YOUR GOAL: One exact copy of the listing, minus the images, is the required answer.

__________

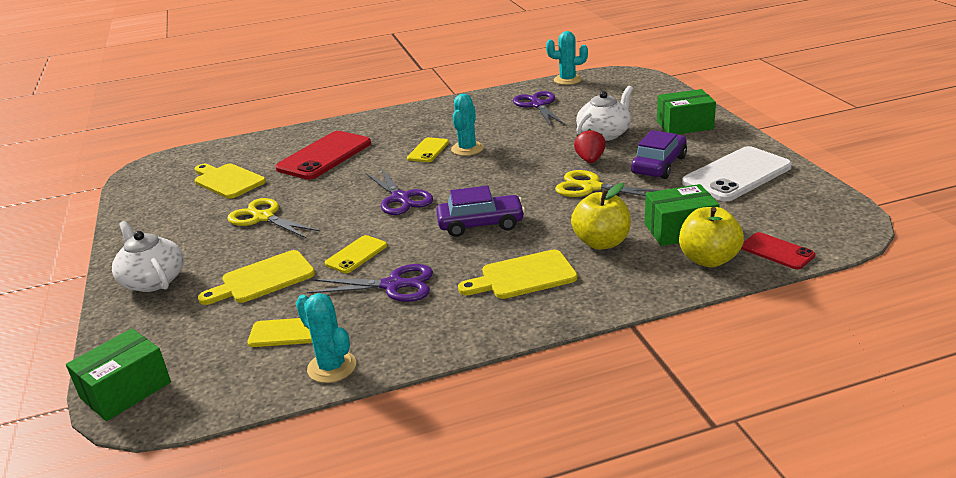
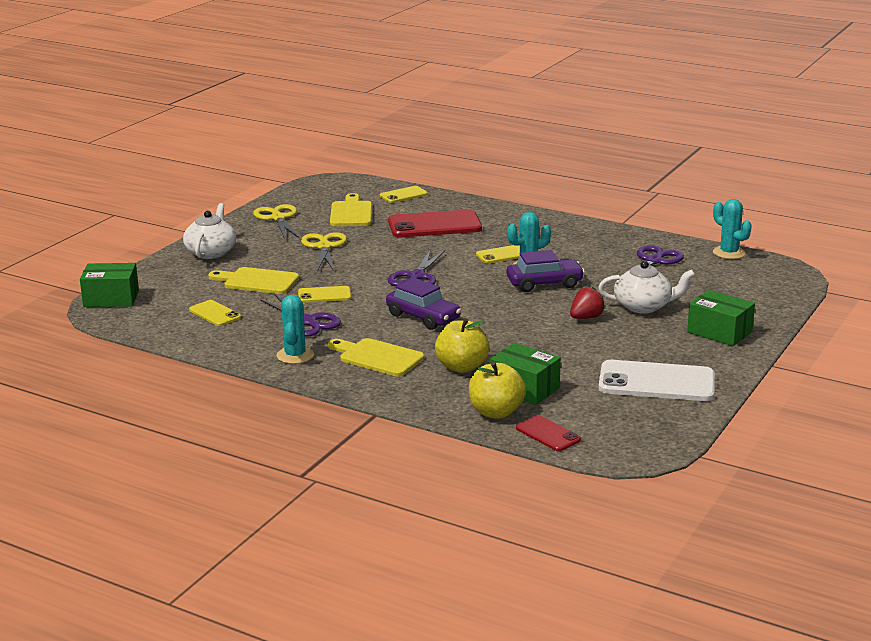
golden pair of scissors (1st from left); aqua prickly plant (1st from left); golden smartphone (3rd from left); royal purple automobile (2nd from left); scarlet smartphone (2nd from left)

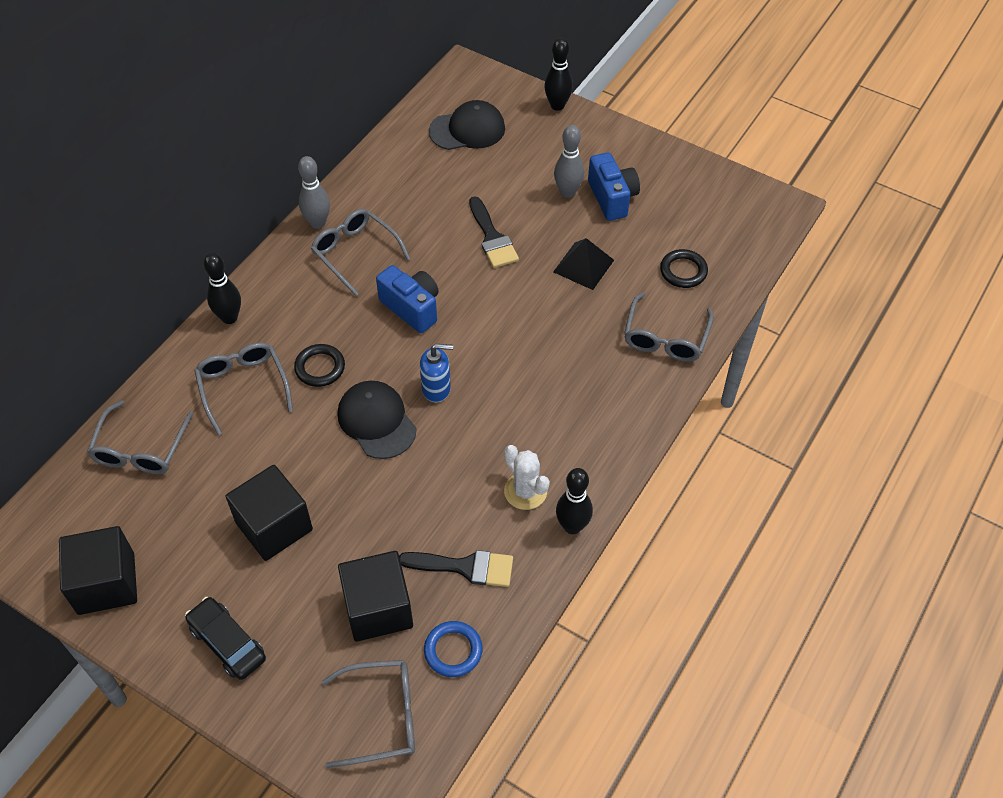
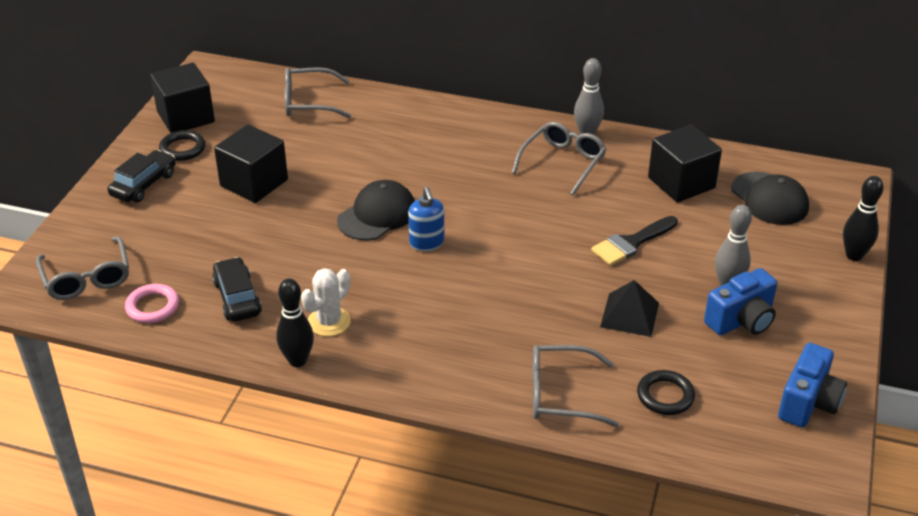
pink hoop; ebony hoop (1st from left); ebony automobile (2nd from left); ebony block (3rd from left); blue camera (2nd from left); grey spectacles (2nd from left in the first image); ebony bowling pin (1st from left in the first image)

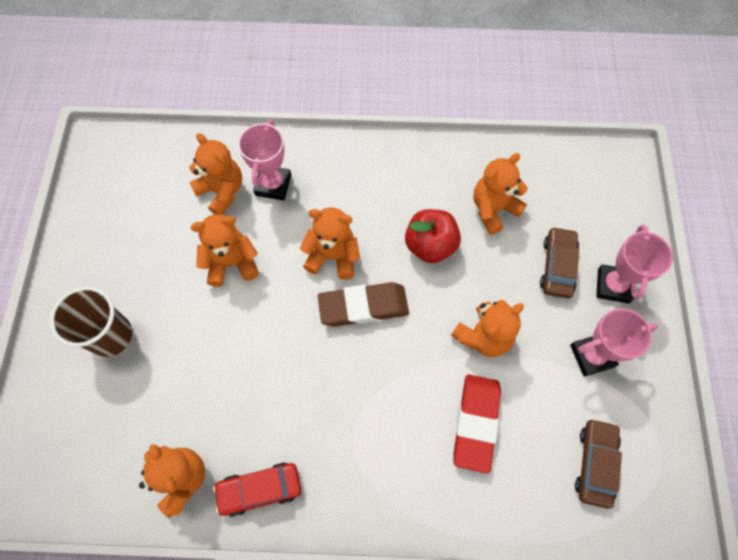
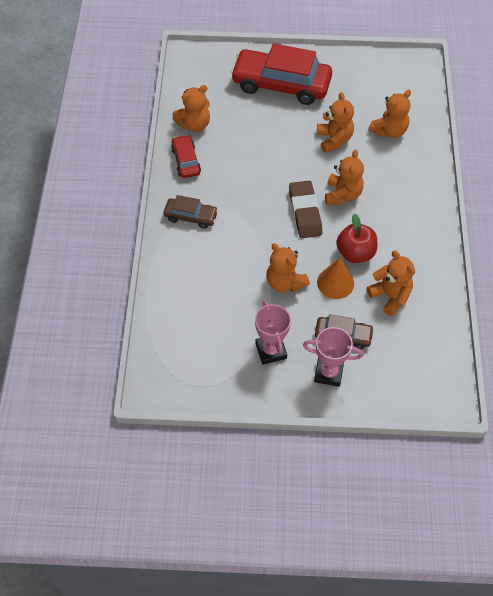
dark brown automobile (1st from left); scarlet automobile (2nd from left); orange cone shape; pink award cup (1st from left in the first image); scarlet gum eraser

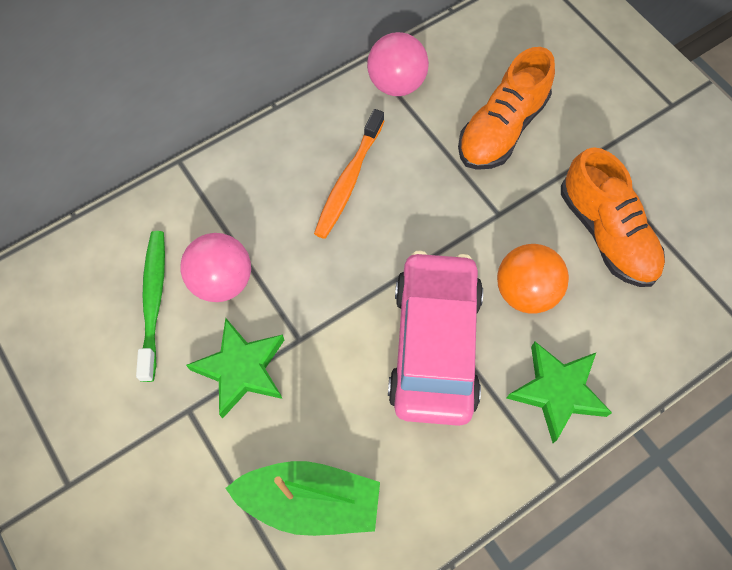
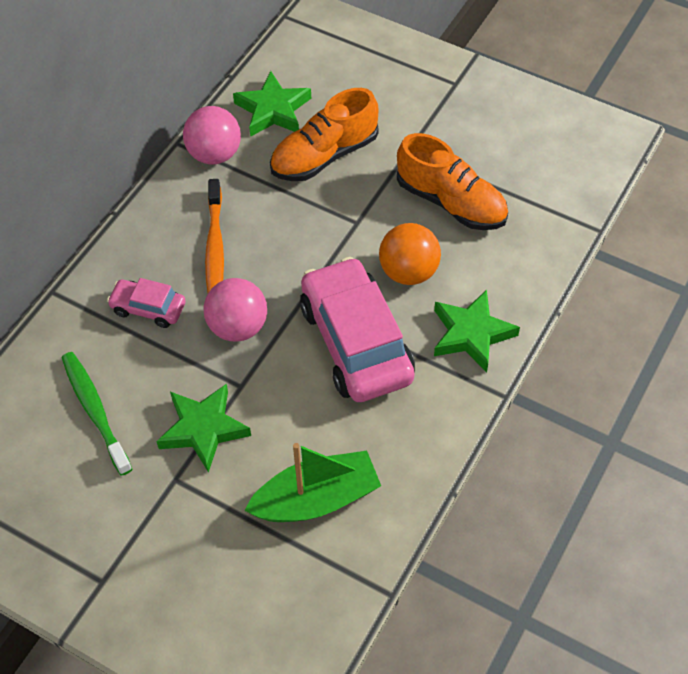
pink automobile (1st from left); pink play ball (2nd from left); green five-pointed star (2nd from left); orange shoe (1st from left)

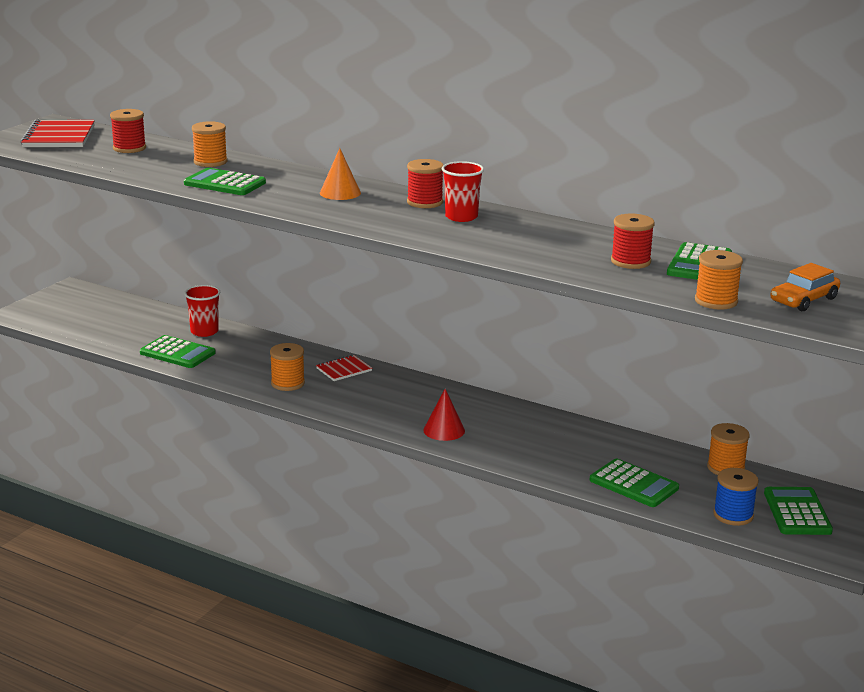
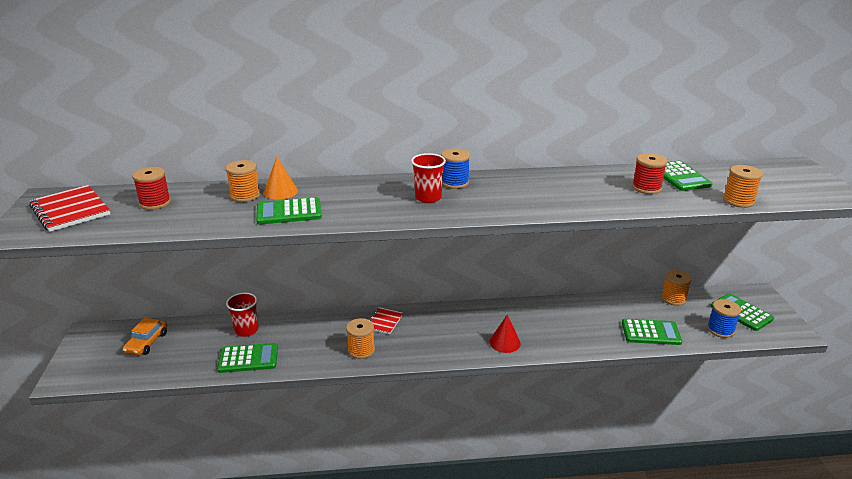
orange automobile; orange cone shape; scarlet beaker (2nd from left); blue bobbin (1st from left)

__________

TASK ANSWER:
golden pair of scissors (1st from left); aqua prickly plant (1st from left); golden smartphone (3rd from left); royal purple automobile (2nd from left); scarlet smartphone (2nd from left)

pink hoop; ebony hoop (1st from left); ebony automobile (2nd from left); ebony block (3rd from left); blue camera (2nd from left); grey spectacles (2nd from left in the first image); ebony bowling pin (1st from left in the first image)

dark brown automobile (1st from left); scarlet automobile (2nd from left); orange cone shape; pink award cup (1st from left in the first image); scarlet gum eraser

pink automobile (1st from left); pink play ball (2nd from left); green five-pointed star (2nd from left); orange shoe (1st from left)

orange automobile; orange cone shape; scarlet beaker (2nd from left); blue bobbin (1st from left)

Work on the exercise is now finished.